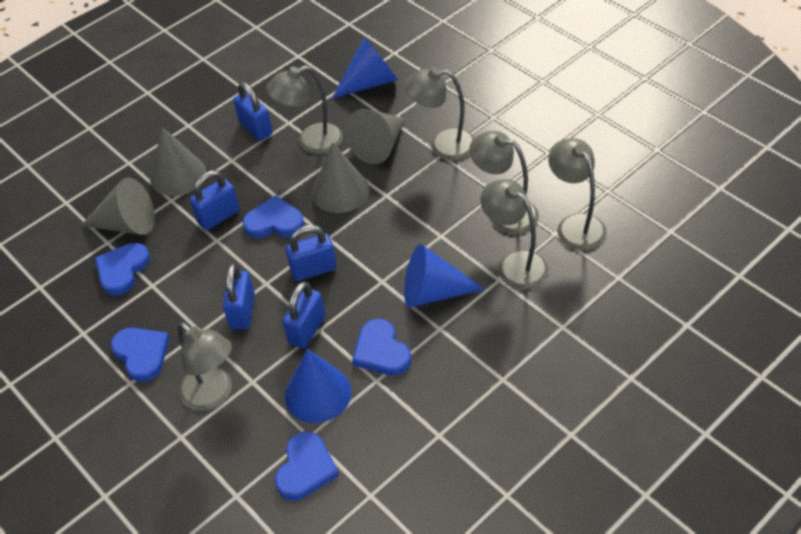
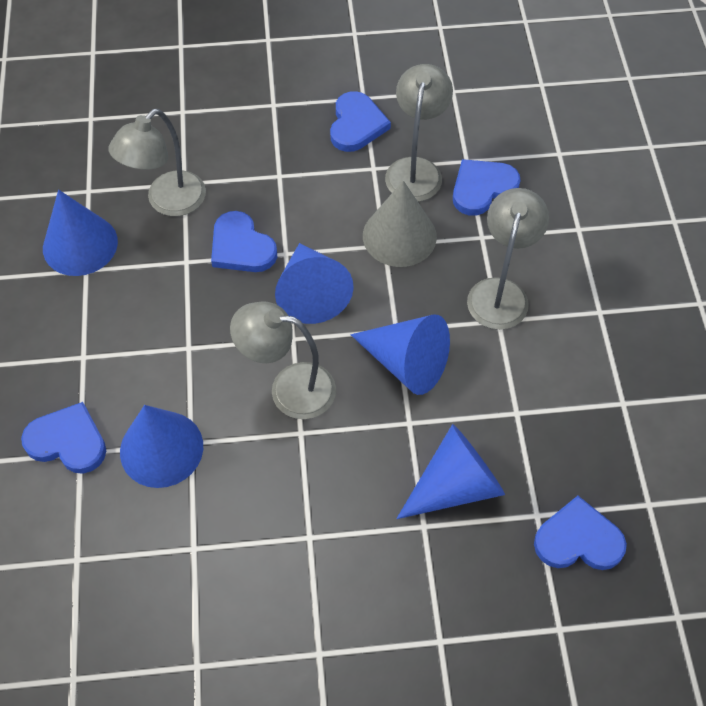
blue cone: 3 -> 5
blue padlock: 5 -> 0
grey cone: 4 -> 1
grey lamp: 6 -> 4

******

Without including any picture, reproduce all of the material exactly.

▶ [OUTPUT OF THE EXERCISE]:
blue cone: 3 -> 5
blue padlock: 5 -> 0
grey cone: 4 -> 1
grey lamp: 6 -> 4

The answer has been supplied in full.